[PROBLEM STATEMENT] All of the records must be repeated exactly.

[RECORD EXCERPTS]
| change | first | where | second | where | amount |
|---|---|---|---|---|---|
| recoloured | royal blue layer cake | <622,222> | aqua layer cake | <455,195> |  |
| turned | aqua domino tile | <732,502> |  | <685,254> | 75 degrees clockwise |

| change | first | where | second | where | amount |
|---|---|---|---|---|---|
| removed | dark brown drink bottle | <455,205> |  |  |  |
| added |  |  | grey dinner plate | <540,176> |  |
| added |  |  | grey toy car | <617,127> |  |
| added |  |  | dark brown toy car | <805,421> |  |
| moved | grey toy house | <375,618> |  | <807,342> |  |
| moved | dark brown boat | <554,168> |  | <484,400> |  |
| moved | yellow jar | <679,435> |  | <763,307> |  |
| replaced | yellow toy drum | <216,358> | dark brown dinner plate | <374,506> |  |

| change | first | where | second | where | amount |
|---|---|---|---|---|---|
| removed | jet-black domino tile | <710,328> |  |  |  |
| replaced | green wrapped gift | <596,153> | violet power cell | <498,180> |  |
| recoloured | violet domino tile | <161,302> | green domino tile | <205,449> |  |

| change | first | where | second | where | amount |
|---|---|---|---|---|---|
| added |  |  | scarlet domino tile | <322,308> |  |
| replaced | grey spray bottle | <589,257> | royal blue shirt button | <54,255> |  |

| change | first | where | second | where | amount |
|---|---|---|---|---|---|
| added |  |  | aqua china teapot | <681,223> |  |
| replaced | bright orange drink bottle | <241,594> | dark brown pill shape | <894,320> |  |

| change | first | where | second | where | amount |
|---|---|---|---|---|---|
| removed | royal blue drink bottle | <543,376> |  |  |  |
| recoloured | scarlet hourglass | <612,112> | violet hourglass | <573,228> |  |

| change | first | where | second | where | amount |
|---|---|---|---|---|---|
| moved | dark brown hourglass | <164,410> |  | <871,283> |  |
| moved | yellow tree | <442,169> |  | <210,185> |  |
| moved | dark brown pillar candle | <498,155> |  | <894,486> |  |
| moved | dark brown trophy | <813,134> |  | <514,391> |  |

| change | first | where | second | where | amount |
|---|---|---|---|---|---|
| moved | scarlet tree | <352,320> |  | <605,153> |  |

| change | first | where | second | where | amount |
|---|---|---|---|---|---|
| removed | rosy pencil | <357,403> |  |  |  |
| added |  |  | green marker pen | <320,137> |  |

[OUTPUT FOR THIS TASK]
| change | first | where | second | where | amount |
|---|---|---|---|---|---|
| recoloured | royal blue layer cake | <622,222> | aqua layer cake | <455,195> |  |
| turned | aqua domino tile | <732,502> |  | <685,254> | 75 degrees clockwise |

| change | first | where | second | where | amount |
|---|---|---|---|---|---|
| removed | dark brown drink bottle | <455,205> |  |  |  |
| added |  |  | grey dinner plate | <540,176> |  |
| added |  |  | grey toy car | <617,127> |  |
| added |  |  | dark brown toy car | <805,421> |  |
| moved | grey toy house | <375,618> |  | <807,342> |  |
| moved | dark brown boat | <554,168> |  | <484,400> |  |
| moved | yellow jar | <679,435> |  | <763,307> |  |
| replaced | yellow toy drum | <216,358> | dark brown dinner plate | <374,506> |  |

| change | first | where | second | where | amount |
|---|---|---|---|---|---|
| removed | jet-black domino tile | <710,328> |  |  |  |
| replaced | green wrapped gift | <596,153> | violet power cell | <498,180> |  |
| recoloured | violet domino tile | <161,302> | green domino tile | <205,449> |  |

| change | first | where | second | where | amount |
|---|---|---|---|---|---|
| added |  |  | scarlet domino tile | <322,308> |  |
| replaced | grey spray bottle | <589,257> | royal blue shirt button | <54,255> |  |

| change | first | where | second | where | amount |
|---|---|---|---|---|---|
| added |  |  | aqua china teapot | <681,223> |  |
| replaced | bright orange drink bottle | <241,594> | dark brown pill shape | <894,320> |  |

| change | first | where | second | where | amount |
|---|---|---|---|---|---|
| removed | royal blue drink bottle | <543,376> |  |  |  |
| recoloured | scarlet hourglass | <612,112> | violet hourglass | <573,228> |  |

| change | first | where | second | where | amount |
|---|---|---|---|---|---|
| moved | dark brown hourglass | <164,410> |  | <871,283> |  |
| moved | yellow tree | <442,169> |  | <210,185> |  |
| moved | dark brown pillar candle | <498,155> |  | <894,486> |  |
| moved | dark brown trophy | <813,134> |  | <514,391> |  |

| change | first | where | second | where | amount |
|---|---|---|---|---|---|
| moved | scarlet tree | <352,320> |  | <605,153> |  |

| change | first | where | second | where | amount |
|---|---|---|---|---|---|
| removed | rosy pencil | <357,403> |  |  |  |
| added |  |  | green marker pen | <320,137> |  |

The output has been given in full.